**Task requirements**
Take every line containing "yellow" from the material and copy it.
%%
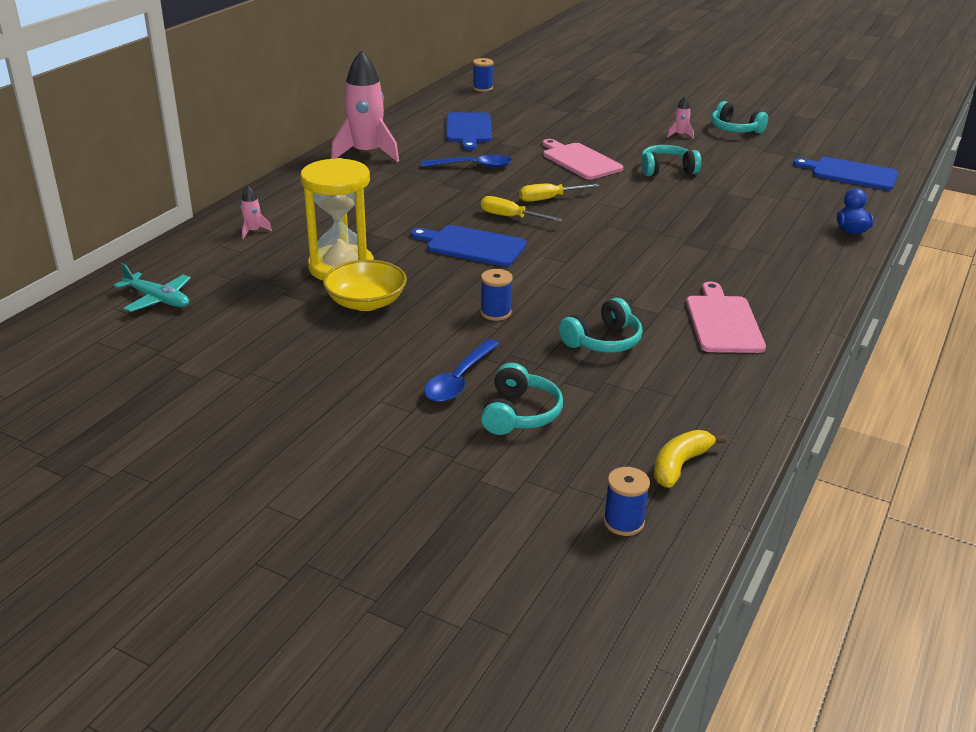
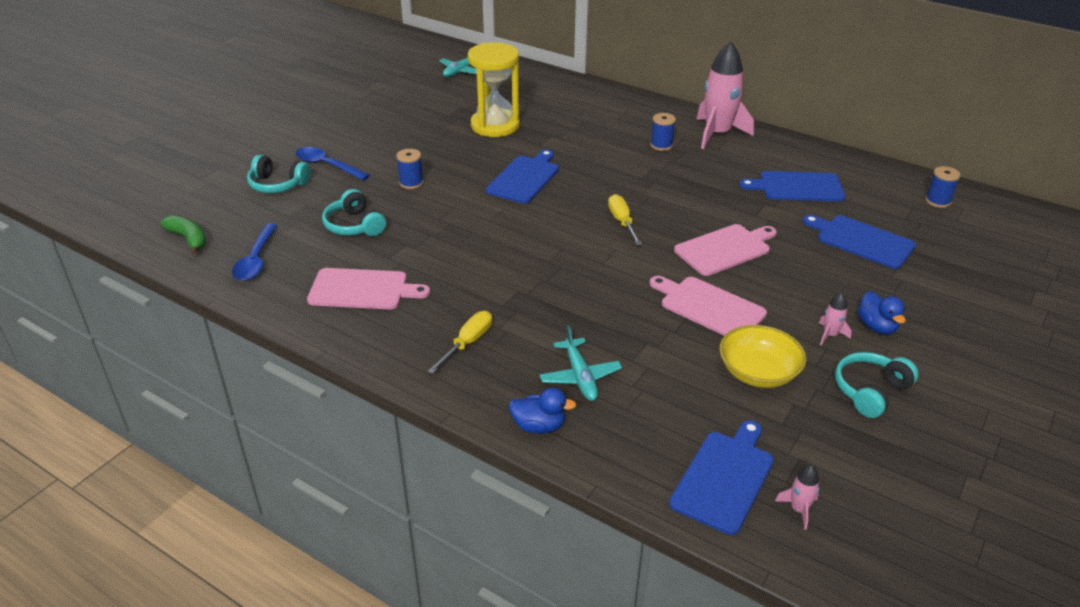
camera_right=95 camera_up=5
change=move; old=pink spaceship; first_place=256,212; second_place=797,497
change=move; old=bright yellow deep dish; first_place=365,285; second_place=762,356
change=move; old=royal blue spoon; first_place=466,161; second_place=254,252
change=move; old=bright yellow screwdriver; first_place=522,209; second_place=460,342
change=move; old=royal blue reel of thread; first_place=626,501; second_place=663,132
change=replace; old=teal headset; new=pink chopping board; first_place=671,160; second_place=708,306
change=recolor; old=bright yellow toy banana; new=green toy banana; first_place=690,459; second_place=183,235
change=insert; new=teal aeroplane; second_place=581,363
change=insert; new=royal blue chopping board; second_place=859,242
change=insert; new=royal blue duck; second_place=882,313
%%
**Output of the task**
change=move; old=bright yellow deep dish; first_place=365,285; second_place=762,356
change=move; old=bright yellow screwdriver; first_place=522,209; second_place=460,342
change=recolor; old=bright yellow toy banana; new=green toy banana; first_place=690,459; second_place=183,235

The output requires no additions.